Where the data below shows a picture, leave that picture out and copy the rest exactly.

* **DATA FOR THE TASK**
#####

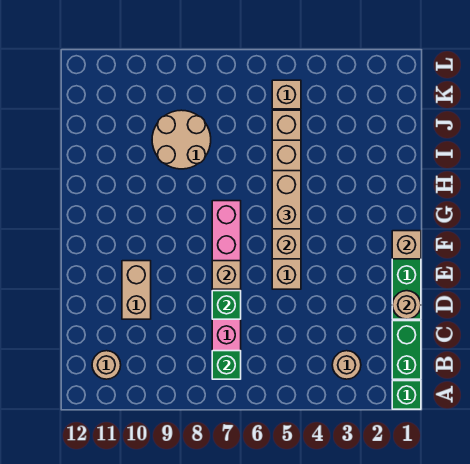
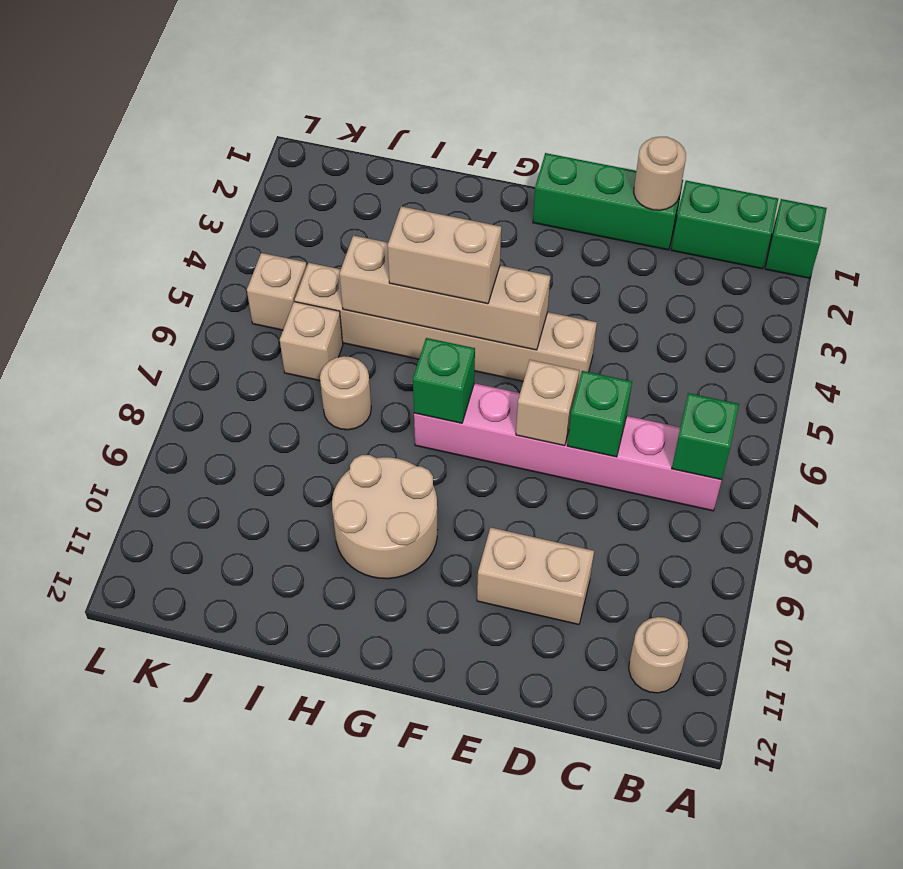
tan 1x1 round brick [332,351,361,379] -> tan 1x1 round brick moved to [320,356,371,430]
tan 1x1 brick [392,231,421,259] -> tan 1x1 brick moved to [280,302,343,381]
none -> green 1x1 brick [413,338,475,423]
tan 2x2 round brick [152,110,211,169] -> tan 2x2 round brick moved to [332,455,437,579]

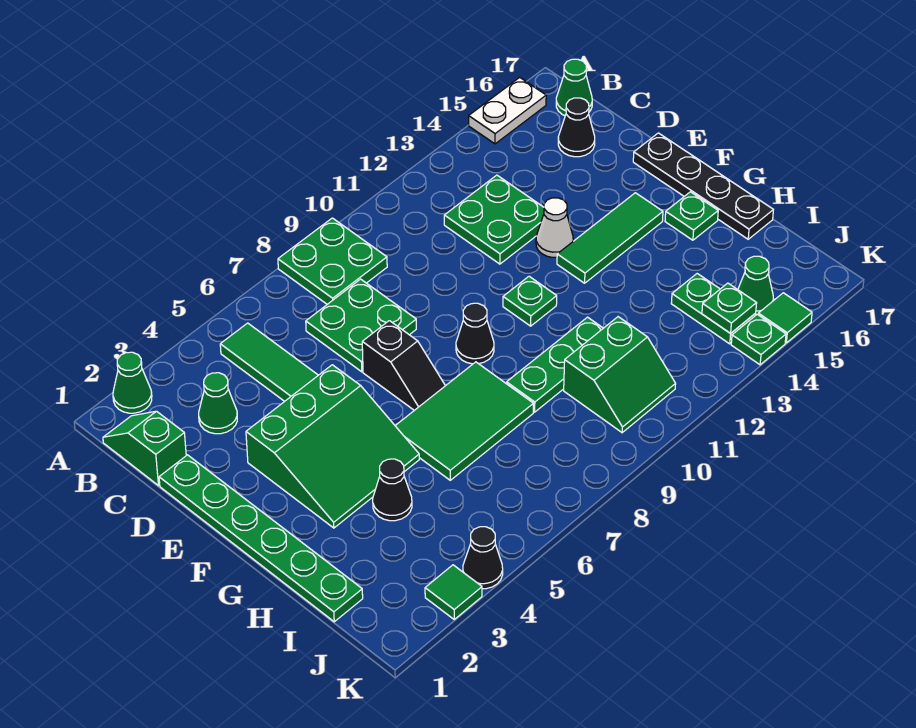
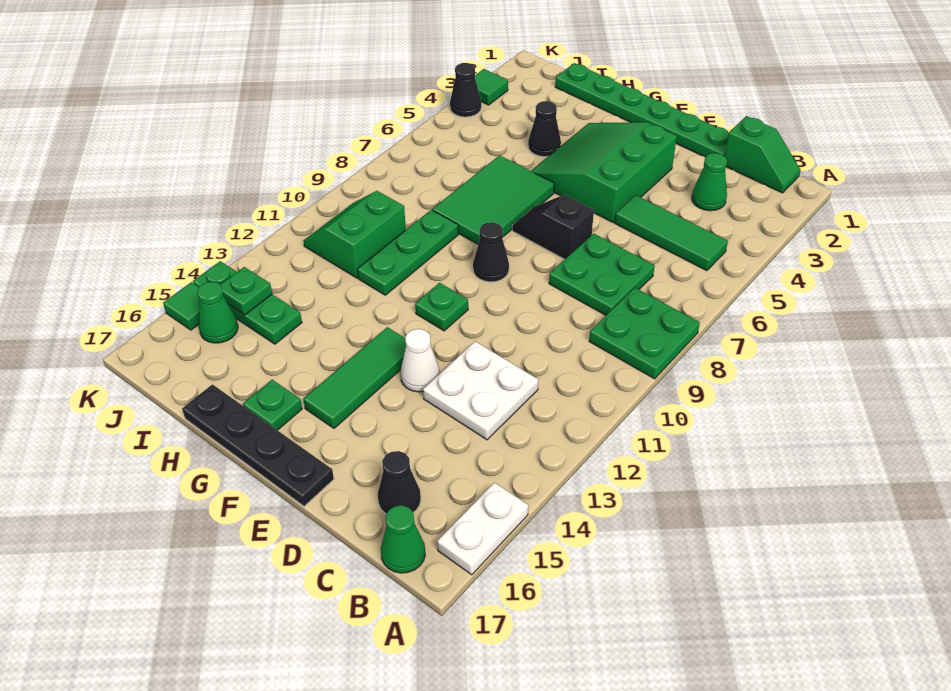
green 1x1 cone [113,352,152,413] -> none
green 2x2 plate [444,175,544,264] -> white 2x2 plate [423,341,538,440]

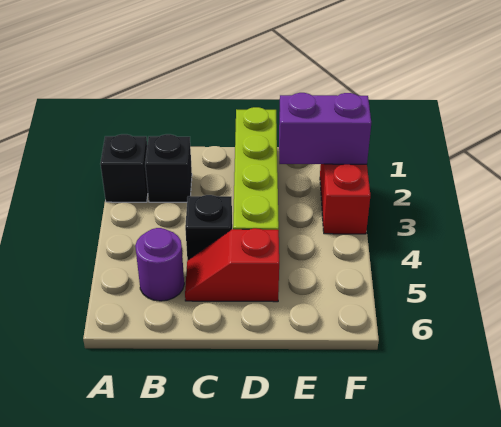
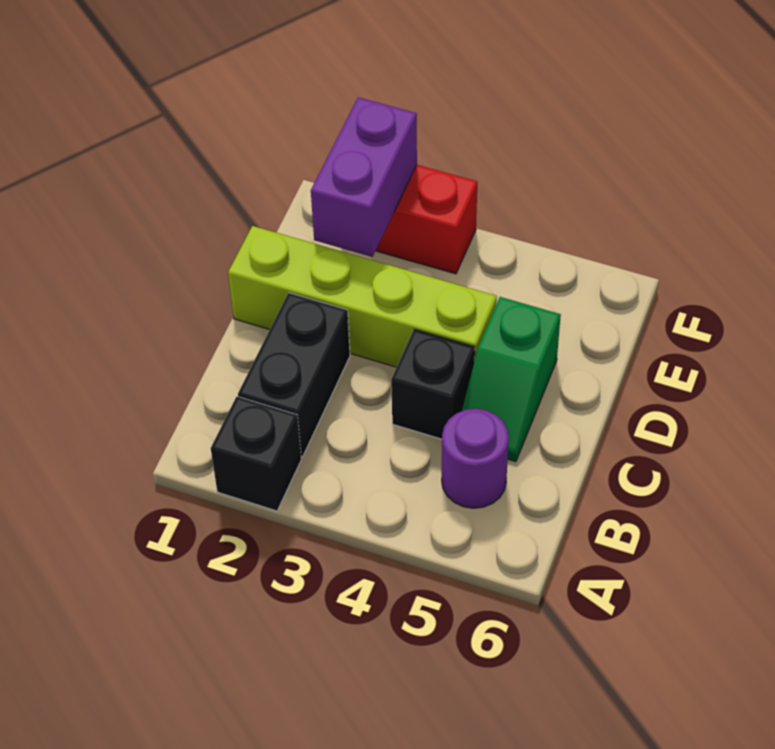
black 1x1 brick [145,134,192,202] -> black 1x2 brick [238,293,350,457]
red 1x2 slope [185,228,279,302] -> green 1x2 slope [462,297,561,462]

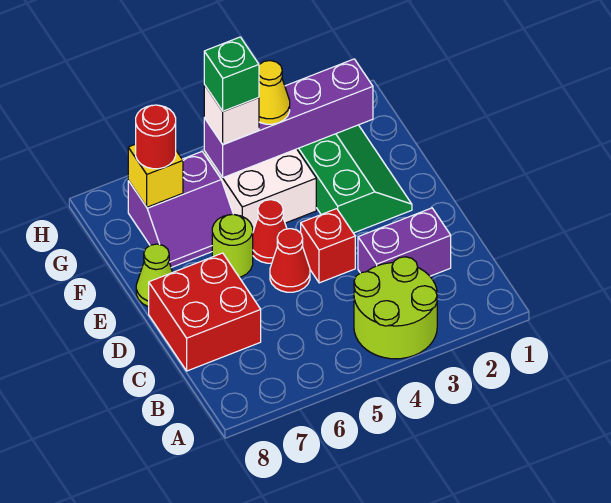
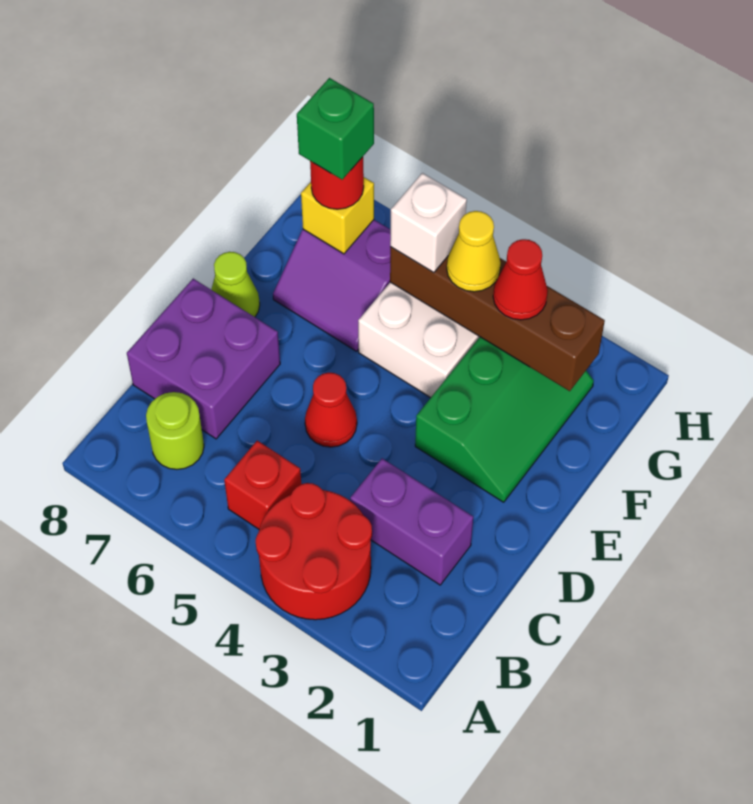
lime 2x2 round brick [354,257,437,359] -> red 2x2 round brick [256,483,372,620]
red 2x2 brick [149,253,261,371] -> purple 2x2 brick [127,279,280,439]
red 1x1 brick [301,209,355,283] -> red 1x1 brick moved to [224,441,301,529]
red 1x1 cone [253,200,287,263] -> red 1x1 cone moved to [493,239,548,320]
lime 1x1 round brick [212,214,253,277] -> lime 1x1 round brick moved to [146,392,204,469]
purple 1x4 brick [204,59,373,178] -> brown 1x4 brick [390,247,605,391]
green 1x1 brick [204,37,259,111] -> green 1x1 brick moved to [297,78,374,180]

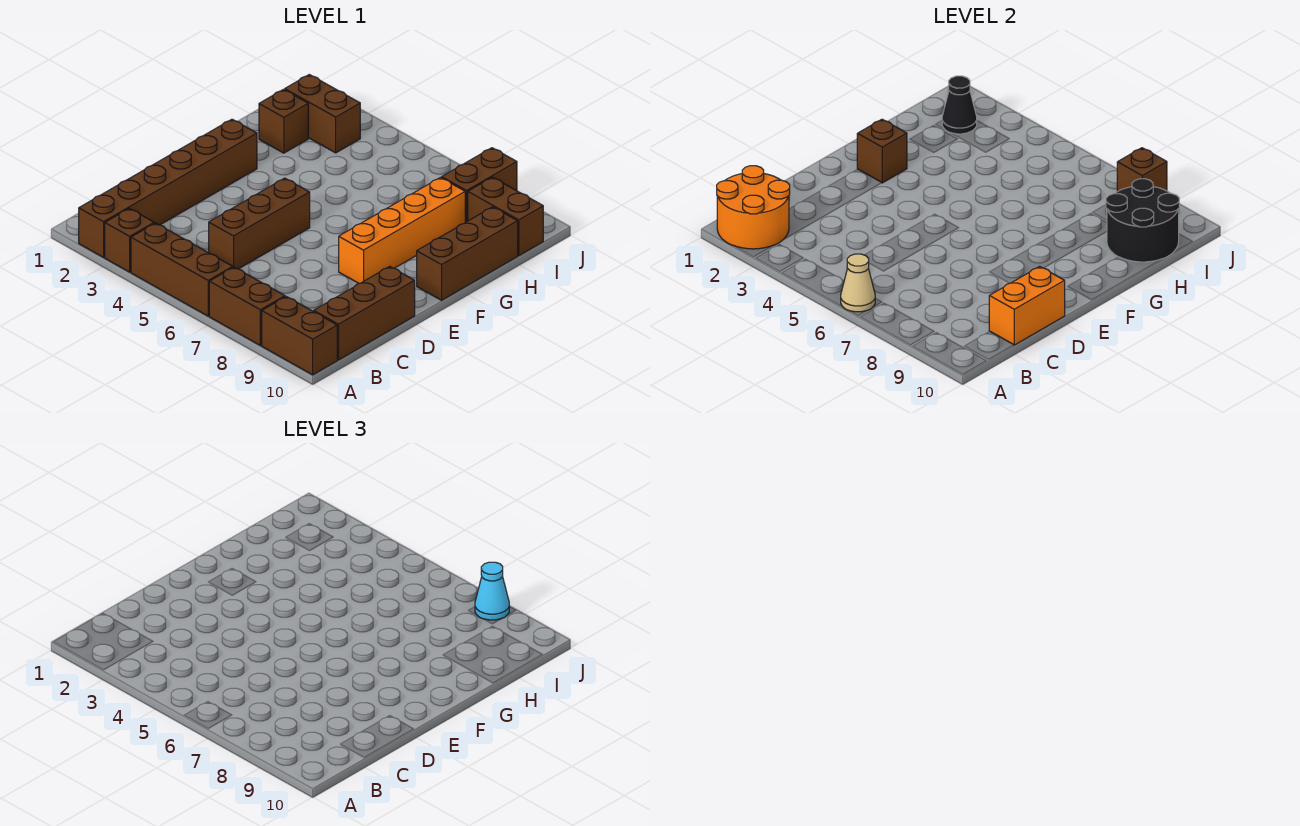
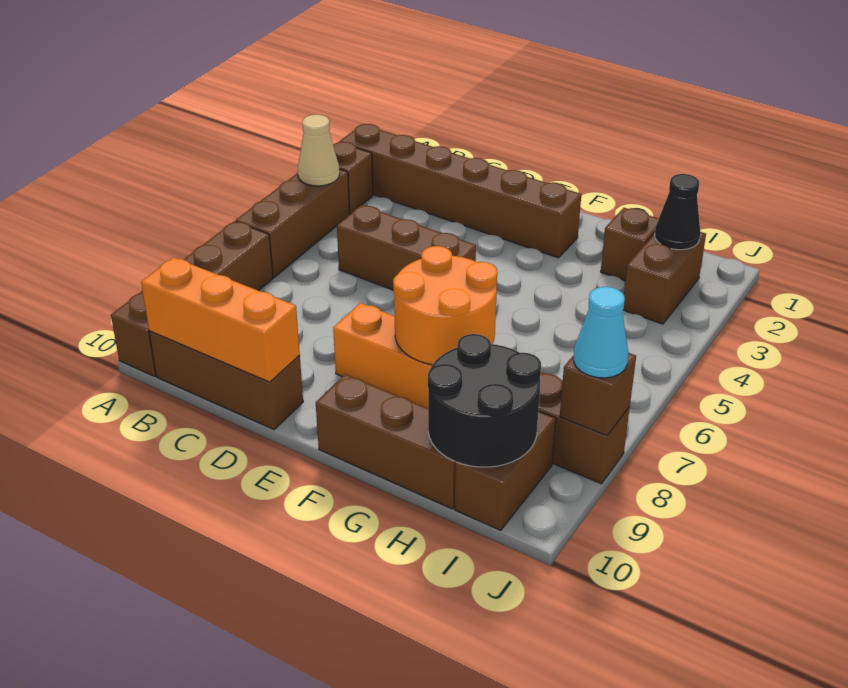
orange 2x2 round brick [717,166,790,249] -> orange 2x2 round brick moved to [393,246,497,365]
tan 1x1 cone [841,254,875,312] -> tan 1x1 cone moved to [298,114,340,186]
orange 1x2 brick [989,266,1065,345] -> orange 1x3 brick [141,257,300,382]
brown 1x1 brick [857,119,907,183] -> none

#####

* **ANSWER BOX**
tan 1x1 round brick [332,351,361,379] -> tan 1x1 round brick moved to [320,356,371,430]
tan 1x1 brick [392,231,421,259] -> tan 1x1 brick moved to [280,302,343,381]
none -> green 1x1 brick [413,338,475,423]
tan 2x2 round brick [152,110,211,169] -> tan 2x2 round brick moved to [332,455,437,579]

green 1x1 cone [113,352,152,413] -> none
green 2x2 plate [444,175,544,264] -> white 2x2 plate [423,341,538,440]

black 1x1 brick [145,134,192,202] -> black 1x2 brick [238,293,350,457]
red 1x2 slope [185,228,279,302] -> green 1x2 slope [462,297,561,462]

lime 2x2 round brick [354,257,437,359] -> red 2x2 round brick [256,483,372,620]
red 2x2 brick [149,253,261,371] -> purple 2x2 brick [127,279,280,439]
red 1x1 brick [301,209,355,283] -> red 1x1 brick moved to [224,441,301,529]
red 1x1 cone [253,200,287,263] -> red 1x1 cone moved to [493,239,548,320]
lime 1x1 round brick [212,214,253,277] -> lime 1x1 round brick moved to [146,392,204,469]
purple 1x4 brick [204,59,373,178] -> brown 1x4 brick [390,247,605,391]
green 1x1 brick [204,37,259,111] -> green 1x1 brick moved to [297,78,374,180]

orange 2x2 round brick [717,166,790,249] -> orange 2x2 round brick moved to [393,246,497,365]
tan 1x1 cone [841,254,875,312] -> tan 1x1 cone moved to [298,114,340,186]
orange 1x2 brick [989,266,1065,345] -> orange 1x3 brick [141,257,300,382]
brown 1x1 brick [857,119,907,183] -> none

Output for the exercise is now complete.